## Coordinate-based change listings
########################################
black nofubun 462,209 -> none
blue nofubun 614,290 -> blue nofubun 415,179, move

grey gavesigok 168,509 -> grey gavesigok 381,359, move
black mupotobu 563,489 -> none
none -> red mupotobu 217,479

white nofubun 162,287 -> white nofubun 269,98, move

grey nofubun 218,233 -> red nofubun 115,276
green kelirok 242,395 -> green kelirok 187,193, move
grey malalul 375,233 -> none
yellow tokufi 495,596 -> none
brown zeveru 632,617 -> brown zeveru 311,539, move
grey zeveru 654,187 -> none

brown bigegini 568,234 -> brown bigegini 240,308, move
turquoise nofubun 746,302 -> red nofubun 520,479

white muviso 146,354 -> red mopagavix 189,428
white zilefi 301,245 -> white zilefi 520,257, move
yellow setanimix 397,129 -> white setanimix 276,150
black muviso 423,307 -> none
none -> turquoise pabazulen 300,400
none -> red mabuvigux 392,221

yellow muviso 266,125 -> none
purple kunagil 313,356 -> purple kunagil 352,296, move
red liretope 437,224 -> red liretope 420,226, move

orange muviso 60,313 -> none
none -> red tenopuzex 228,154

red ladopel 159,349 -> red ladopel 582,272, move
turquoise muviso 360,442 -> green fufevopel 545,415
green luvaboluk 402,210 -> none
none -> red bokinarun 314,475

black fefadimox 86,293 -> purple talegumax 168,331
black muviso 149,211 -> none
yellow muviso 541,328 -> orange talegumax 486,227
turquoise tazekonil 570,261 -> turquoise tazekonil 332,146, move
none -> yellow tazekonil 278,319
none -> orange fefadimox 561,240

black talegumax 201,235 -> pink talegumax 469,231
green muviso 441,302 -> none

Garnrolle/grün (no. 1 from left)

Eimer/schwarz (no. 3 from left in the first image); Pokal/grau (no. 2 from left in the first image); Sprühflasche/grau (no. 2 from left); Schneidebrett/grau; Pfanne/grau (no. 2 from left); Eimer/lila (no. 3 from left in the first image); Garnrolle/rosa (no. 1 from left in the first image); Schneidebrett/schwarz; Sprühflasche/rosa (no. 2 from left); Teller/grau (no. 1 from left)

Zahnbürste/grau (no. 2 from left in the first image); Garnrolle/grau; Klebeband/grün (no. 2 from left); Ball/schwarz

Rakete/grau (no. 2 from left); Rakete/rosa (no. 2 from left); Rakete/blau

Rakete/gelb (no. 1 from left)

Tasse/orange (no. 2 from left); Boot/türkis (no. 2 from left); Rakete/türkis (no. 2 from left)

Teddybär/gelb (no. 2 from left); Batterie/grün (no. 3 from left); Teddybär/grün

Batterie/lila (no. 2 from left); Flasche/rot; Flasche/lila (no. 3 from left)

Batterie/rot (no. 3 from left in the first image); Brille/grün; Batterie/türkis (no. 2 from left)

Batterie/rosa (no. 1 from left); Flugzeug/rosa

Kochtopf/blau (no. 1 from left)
########################################
## Requirement
The records above are to be written out again word for word.

## Answer for this exercise
black nofubun 462,209 -> none
blue nofubun 614,290 -> blue nofubun 415,179, move

grey gavesigok 168,509 -> grey gavesigok 381,359, move
black mupotobu 563,489 -> none
none -> red mupotobu 217,479

white nofubun 162,287 -> white nofubun 269,98, move

grey nofubun 218,233 -> red nofubun 115,276
green kelirok 242,395 -> green kelirok 187,193, move
grey malalul 375,233 -> none
yellow tokufi 495,596 -> none
brown zeveru 632,617 -> brown zeveru 311,539, move
grey zeveru 654,187 -> none

brown bigegini 568,234 -> brown bigegini 240,308, move
turquoise nofubun 746,302 -> red nofubun 520,479

white muviso 146,354 -> red mopagavix 189,428
white zilefi 301,245 -> white zilefi 520,257, move
yellow setanimix 397,129 -> white setanimix 276,150
black muviso 423,307 -> none
none -> turquoise pabazulen 300,400
none -> red mabuvigux 392,221

yellow muviso 266,125 -> none
purple kunagil 313,356 -> purple kunagil 352,296, move
red liretope 437,224 -> red liretope 420,226, move

orange muviso 60,313 -> none
none -> red tenopuzex 228,154

red ladopel 159,349 -> red ladopel 582,272, move
turquoise muviso 360,442 -> green fufevopel 545,415
green luvaboluk 402,210 -> none
none -> red bokinarun 314,475

black fefadimox 86,293 -> purple talegumax 168,331
black muviso 149,211 -> none
yellow muviso 541,328 -> orange talegumax 486,227
turquoise tazekonil 570,261 -> turquoise tazekonil 332,146, move
none -> yellow tazekonil 278,319
none -> orange fefadimox 561,240

black talegumax 201,235 -> pink talegumax 469,231
green muviso 441,302 -> none

Garnrolle/grün (no. 1 from left)

Eimer/schwarz (no. 3 from left in the first image); Pokal/grau (no. 2 from left in the first image); Sprühflasche/grau (no. 2 from left); Schneidebrett/grau; Pfanne/grau (no. 2 from left); Eimer/lila (no. 3 from left in the first image); Garnrolle/rosa (no. 1 from left in the first image); Schneidebrett/schwarz; Sprühflasche/rosa (no. 2 from left); Teller/grau (no. 1 from left)

Zahnbürste/grau (no. 2 from left in the first image); Garnrolle/grau; Klebeband/grün (no. 2 from left); Ball/schwarz

Rakete/grau (no. 2 from left); Rakete/rosa (no. 2 from left); Rakete/blau

Rakete/gelb (no. 1 from left)

Tasse/orange (no. 2 from left); Boot/türkis (no. 2 from left); Rakete/türkis (no. 2 from left)

Teddybär/gelb (no. 2 from left); Batterie/grün (no. 3 from left); Teddybär/grün

Batterie/lila (no. 2 from left); Flasche/rot; Flasche/lila (no. 3 from left)

Batterie/rot (no. 3 from left in the first image); Brille/grün; Batterie/türkis (no. 2 from left)

Batterie/rosa (no. 1 from left); Flugzeug/rosa

Kochtopf/blau (no. 1 from left)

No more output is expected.